▶ **Work instructions**:
Set down again exactly the lines of the listing below that fall between the line holding "none -> blue cone F2 level 2" and the line holding "orange round brick A6:B7", inclusive.

▶ **Supplied entries**:
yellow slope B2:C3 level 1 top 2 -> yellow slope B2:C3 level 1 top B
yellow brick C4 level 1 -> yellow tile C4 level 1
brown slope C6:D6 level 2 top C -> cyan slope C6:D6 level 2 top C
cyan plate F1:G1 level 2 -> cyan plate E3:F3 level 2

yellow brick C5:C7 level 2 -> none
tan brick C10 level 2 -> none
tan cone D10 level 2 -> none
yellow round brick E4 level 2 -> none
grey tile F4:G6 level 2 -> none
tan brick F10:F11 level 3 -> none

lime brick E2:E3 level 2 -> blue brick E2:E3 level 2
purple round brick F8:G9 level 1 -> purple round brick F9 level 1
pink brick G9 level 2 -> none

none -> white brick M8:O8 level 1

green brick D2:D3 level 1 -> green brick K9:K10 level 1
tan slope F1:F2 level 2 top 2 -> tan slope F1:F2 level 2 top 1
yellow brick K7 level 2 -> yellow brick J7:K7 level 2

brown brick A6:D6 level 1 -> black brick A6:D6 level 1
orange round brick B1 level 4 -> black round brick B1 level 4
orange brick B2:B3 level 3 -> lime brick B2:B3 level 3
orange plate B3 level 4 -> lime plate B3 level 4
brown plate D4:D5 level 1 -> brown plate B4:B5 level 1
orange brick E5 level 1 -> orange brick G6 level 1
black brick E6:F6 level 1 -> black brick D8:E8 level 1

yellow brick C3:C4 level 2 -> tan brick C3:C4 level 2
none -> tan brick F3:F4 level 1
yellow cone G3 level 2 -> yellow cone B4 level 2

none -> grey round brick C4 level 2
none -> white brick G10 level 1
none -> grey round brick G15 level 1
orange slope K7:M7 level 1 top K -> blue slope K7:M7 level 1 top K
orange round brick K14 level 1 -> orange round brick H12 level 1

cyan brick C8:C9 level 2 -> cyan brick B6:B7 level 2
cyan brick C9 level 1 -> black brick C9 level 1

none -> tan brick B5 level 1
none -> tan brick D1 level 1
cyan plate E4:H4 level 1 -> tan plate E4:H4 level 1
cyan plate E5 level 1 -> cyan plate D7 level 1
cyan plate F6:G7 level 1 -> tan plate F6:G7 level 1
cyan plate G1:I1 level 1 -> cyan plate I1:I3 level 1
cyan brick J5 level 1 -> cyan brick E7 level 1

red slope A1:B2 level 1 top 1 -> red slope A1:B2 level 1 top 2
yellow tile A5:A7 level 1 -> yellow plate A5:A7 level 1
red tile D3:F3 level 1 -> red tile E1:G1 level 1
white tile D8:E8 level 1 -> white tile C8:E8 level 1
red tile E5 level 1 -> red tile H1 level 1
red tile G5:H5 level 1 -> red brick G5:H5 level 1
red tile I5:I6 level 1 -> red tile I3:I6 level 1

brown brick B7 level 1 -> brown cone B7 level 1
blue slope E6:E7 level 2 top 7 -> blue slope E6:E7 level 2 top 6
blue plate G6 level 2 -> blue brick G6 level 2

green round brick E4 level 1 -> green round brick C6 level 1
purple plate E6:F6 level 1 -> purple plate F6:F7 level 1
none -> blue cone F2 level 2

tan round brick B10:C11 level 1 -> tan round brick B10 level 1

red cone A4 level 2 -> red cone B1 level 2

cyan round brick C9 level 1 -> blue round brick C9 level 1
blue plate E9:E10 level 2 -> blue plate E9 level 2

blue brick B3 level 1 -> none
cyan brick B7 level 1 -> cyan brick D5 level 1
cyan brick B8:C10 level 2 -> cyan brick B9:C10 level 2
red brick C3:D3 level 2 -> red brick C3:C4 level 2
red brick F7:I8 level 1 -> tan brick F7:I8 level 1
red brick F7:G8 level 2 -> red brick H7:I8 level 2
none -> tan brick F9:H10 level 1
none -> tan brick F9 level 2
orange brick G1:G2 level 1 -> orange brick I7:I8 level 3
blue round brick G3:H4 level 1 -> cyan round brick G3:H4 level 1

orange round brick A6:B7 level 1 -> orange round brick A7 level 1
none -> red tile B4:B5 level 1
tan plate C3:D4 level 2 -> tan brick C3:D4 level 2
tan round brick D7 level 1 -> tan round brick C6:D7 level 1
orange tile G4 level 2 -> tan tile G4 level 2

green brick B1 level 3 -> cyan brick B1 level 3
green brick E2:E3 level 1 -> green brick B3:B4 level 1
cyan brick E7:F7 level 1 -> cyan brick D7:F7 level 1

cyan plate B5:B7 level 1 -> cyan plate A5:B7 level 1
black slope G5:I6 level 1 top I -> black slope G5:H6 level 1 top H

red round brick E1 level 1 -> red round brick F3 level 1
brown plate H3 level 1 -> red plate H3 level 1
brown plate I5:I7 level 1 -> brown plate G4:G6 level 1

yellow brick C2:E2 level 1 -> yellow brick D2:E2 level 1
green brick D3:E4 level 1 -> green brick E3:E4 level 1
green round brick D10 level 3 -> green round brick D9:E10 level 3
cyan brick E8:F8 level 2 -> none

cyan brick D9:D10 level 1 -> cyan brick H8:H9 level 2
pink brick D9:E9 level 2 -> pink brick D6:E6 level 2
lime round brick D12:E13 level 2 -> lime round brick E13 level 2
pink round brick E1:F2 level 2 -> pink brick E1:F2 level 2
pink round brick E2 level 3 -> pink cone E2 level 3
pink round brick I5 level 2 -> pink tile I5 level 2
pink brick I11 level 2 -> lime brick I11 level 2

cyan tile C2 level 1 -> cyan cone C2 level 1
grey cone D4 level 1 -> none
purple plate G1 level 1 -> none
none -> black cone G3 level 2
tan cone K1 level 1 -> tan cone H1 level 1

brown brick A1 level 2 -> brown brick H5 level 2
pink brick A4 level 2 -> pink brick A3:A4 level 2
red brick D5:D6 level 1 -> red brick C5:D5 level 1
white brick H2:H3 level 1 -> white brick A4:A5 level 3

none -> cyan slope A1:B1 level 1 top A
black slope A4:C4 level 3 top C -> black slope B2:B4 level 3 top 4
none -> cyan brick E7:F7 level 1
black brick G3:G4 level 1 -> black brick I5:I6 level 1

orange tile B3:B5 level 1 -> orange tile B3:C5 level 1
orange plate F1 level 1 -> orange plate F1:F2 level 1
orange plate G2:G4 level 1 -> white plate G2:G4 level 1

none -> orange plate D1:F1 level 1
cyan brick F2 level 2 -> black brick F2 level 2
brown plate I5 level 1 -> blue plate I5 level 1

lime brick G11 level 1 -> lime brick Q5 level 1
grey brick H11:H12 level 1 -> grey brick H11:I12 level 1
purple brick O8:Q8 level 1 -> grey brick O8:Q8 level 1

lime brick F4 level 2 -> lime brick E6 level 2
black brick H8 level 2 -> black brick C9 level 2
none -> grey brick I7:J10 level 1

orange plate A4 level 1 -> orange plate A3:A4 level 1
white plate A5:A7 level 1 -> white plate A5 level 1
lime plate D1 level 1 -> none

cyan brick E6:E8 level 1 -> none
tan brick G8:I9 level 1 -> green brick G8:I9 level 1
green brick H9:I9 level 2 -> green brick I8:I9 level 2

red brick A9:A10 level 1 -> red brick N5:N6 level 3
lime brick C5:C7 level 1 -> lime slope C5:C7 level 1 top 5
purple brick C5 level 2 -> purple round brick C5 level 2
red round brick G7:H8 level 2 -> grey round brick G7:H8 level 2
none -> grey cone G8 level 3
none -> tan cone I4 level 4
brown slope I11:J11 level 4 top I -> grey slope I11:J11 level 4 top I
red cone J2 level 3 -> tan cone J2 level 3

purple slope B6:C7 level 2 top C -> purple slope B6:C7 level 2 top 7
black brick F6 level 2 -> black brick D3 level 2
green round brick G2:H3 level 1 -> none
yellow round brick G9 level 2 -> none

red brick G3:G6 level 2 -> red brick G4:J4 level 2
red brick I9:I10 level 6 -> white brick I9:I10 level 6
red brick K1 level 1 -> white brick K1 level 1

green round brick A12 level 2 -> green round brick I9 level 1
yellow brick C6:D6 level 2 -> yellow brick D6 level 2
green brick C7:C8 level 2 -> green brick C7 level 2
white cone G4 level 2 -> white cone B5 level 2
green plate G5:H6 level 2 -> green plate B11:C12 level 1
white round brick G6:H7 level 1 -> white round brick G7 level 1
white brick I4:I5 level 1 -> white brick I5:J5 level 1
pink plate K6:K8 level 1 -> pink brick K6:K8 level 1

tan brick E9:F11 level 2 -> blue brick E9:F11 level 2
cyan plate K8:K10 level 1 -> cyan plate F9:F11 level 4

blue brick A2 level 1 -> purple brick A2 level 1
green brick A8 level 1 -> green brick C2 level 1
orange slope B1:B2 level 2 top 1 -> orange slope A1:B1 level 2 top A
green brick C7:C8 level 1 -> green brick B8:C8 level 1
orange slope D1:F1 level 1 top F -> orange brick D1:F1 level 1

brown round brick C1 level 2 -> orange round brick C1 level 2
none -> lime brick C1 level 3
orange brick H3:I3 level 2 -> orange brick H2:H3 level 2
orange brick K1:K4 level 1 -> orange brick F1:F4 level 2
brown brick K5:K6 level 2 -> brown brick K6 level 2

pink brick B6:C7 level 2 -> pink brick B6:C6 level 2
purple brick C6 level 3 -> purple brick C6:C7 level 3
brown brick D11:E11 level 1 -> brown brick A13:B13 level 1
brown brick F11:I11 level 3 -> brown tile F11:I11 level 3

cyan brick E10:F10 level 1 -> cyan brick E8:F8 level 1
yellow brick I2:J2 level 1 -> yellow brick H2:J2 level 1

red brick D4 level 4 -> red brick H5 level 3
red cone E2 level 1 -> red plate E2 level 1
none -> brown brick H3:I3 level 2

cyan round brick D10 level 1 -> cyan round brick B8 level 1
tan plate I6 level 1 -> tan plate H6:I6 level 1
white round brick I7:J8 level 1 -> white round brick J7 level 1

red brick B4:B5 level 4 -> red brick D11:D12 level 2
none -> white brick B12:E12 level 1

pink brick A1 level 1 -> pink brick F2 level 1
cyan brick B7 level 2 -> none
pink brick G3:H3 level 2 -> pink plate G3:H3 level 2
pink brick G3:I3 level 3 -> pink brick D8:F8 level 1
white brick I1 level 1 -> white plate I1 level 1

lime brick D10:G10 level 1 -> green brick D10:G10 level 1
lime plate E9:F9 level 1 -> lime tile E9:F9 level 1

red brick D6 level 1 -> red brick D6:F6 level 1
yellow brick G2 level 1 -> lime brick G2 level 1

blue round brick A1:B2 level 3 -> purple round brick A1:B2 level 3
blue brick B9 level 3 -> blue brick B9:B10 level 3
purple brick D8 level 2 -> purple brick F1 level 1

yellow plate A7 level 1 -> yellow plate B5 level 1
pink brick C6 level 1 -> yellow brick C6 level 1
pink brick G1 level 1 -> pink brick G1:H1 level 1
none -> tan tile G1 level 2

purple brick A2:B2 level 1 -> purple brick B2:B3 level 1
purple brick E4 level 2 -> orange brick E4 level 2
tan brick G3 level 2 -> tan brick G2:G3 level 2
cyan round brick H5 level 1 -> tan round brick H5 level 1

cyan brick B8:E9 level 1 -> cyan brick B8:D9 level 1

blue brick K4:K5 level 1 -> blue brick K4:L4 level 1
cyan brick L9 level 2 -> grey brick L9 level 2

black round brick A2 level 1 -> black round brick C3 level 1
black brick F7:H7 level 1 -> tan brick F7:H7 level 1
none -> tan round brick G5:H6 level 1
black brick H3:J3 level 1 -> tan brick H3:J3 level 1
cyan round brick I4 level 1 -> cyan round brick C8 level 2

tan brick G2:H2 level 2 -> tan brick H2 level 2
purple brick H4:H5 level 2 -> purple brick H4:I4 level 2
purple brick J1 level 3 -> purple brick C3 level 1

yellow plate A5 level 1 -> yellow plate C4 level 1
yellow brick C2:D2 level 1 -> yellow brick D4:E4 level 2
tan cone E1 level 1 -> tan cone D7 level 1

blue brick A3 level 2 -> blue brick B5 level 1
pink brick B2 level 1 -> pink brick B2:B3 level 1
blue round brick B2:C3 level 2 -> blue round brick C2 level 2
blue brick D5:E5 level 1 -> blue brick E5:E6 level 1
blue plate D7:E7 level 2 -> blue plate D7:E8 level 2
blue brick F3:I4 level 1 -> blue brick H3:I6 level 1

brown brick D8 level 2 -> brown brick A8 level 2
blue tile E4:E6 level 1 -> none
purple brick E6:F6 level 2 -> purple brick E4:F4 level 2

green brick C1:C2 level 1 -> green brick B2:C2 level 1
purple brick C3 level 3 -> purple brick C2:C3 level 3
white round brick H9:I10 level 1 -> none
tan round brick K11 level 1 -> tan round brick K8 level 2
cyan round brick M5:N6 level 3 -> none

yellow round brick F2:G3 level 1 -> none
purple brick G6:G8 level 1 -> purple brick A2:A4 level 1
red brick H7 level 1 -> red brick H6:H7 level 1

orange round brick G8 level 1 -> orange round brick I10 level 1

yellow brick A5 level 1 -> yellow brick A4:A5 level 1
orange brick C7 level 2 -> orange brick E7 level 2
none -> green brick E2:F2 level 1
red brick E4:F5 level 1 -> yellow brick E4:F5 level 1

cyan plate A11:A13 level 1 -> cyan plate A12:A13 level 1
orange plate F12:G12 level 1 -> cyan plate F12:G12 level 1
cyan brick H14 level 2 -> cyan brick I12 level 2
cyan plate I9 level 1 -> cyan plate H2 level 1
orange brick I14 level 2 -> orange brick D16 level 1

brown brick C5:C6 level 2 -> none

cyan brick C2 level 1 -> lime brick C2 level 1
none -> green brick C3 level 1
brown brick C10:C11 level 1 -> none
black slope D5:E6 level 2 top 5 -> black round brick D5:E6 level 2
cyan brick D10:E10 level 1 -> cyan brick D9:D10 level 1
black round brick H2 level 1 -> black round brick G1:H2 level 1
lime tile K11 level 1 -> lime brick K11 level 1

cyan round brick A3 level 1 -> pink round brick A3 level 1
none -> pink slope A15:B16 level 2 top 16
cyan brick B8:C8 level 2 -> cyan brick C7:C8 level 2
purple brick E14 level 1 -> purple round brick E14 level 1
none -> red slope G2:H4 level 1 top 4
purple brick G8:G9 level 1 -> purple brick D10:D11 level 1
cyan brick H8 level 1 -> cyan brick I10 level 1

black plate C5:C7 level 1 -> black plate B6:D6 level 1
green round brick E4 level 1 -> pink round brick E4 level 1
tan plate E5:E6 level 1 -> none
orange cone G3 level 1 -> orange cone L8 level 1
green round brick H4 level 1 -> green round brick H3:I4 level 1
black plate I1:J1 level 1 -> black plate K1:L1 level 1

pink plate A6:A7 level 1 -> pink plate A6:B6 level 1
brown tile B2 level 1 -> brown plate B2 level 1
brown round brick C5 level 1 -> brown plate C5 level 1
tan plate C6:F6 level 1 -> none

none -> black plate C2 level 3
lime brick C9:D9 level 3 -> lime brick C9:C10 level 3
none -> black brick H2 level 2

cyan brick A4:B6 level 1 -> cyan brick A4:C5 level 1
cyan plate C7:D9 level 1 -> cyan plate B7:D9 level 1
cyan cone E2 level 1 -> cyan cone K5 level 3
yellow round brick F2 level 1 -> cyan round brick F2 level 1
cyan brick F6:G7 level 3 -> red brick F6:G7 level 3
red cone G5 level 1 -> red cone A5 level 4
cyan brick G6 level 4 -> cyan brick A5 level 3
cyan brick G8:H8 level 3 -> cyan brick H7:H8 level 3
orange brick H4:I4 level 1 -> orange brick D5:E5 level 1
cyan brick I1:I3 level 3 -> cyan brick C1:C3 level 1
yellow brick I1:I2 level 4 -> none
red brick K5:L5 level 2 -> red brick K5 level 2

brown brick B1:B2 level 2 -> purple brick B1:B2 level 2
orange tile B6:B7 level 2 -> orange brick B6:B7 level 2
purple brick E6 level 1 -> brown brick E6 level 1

▶ **Answer section**:
none -> blue cone F2 level 2

tan round brick B10:C11 level 1 -> tan round brick B10 level 1

red cone A4 level 2 -> red cone B1 level 2

cyan round brick C9 level 1 -> blue round brick C9 level 1
blue plate E9:E10 level 2 -> blue plate E9 level 2

blue brick B3 level 1 -> none
cyan brick B7 level 1 -> cyan brick D5 level 1
cyan brick B8:C10 level 2 -> cyan brick B9:C10 level 2
red brick C3:D3 level 2 -> red brick C3:C4 level 2
red brick F7:I8 level 1 -> tan brick F7:I8 level 1
red brick F7:G8 level 2 -> red brick H7:I8 level 2
none -> tan brick F9:H10 level 1
none -> tan brick F9 level 2
orange brick G1:G2 level 1 -> orange brick I7:I8 level 3
blue round brick G3:H4 level 1 -> cyan round brick G3:H4 level 1

orange round brick A6:B7 level 1 -> orange round brick A7 level 1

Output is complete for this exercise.